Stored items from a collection
■ ■ ■

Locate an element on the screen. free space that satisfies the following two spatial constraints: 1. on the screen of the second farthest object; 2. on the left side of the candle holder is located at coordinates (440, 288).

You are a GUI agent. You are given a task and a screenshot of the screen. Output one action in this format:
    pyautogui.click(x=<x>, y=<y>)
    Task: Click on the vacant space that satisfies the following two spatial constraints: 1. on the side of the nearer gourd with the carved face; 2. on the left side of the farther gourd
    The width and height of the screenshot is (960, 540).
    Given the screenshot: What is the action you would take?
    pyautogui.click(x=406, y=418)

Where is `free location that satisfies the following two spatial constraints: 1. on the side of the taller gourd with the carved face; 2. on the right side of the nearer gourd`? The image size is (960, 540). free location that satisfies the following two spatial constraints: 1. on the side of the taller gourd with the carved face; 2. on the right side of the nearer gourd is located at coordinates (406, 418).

■ ■ ■

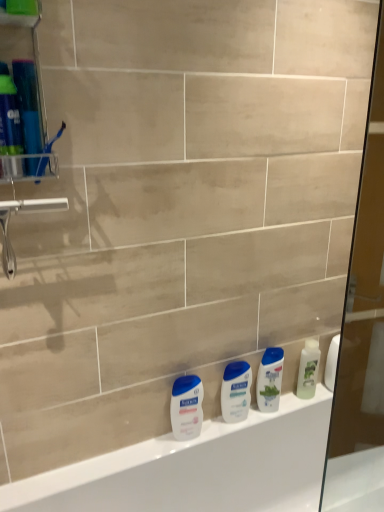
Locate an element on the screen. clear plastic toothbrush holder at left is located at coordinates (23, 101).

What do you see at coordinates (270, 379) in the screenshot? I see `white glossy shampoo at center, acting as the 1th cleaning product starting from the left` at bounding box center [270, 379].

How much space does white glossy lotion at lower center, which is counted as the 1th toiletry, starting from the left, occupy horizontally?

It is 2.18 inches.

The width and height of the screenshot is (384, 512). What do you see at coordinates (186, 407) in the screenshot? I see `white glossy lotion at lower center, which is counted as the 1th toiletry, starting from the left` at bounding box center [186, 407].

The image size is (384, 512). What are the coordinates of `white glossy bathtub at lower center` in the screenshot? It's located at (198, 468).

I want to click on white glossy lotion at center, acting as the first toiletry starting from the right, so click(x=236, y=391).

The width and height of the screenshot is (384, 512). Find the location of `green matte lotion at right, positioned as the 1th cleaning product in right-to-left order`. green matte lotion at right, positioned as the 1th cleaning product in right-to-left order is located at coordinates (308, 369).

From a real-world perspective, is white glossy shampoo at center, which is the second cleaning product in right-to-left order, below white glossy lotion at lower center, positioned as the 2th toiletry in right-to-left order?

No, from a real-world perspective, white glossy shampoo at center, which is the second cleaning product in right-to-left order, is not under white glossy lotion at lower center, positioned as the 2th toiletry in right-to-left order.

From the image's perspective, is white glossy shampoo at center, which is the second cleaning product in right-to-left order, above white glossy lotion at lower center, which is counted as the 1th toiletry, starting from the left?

■ ■ ■

_WHAT YOU ARE ASKED TO DO_. Print the lines exactly as they appear, beginning with the line that contains "It is 2.18 inches." and continuing through the line that contains "From the image's".

_RESPONSE AREA_.
It is 2.18 inches.

The width and height of the screenshot is (384, 512). What do you see at coordinates (186, 407) in the screenshot? I see `white glossy lotion at lower center, which is counted as the 1th toiletry, starting from the left` at bounding box center [186, 407].

The image size is (384, 512). What are the coordinates of `white glossy bathtub at lower center` in the screenshot? It's located at (198, 468).

I want to click on white glossy lotion at center, acting as the first toiletry starting from the right, so click(x=236, y=391).

The width and height of the screenshot is (384, 512). Find the location of `green matte lotion at right, positioned as the 1th cleaning product in right-to-left order`. green matte lotion at right, positioned as the 1th cleaning product in right-to-left order is located at coordinates (308, 369).

From a real-world perspective, is white glossy shampoo at center, which is the second cleaning product in right-to-left order, below white glossy lotion at lower center, positioned as the 2th toiletry in right-to-left order?

No, from a real-world perspective, white glossy shampoo at center, which is the second cleaning product in right-to-left order, is not under white glossy lotion at lower center, positioned as the 2th toiletry in right-to-left order.

From the image's perspective, is white glossy shampoo at center, which is the second cleaning product in right-to-left order, above white glossy lotion at lower center, which is counted as the 1th toiletry, starting from the left?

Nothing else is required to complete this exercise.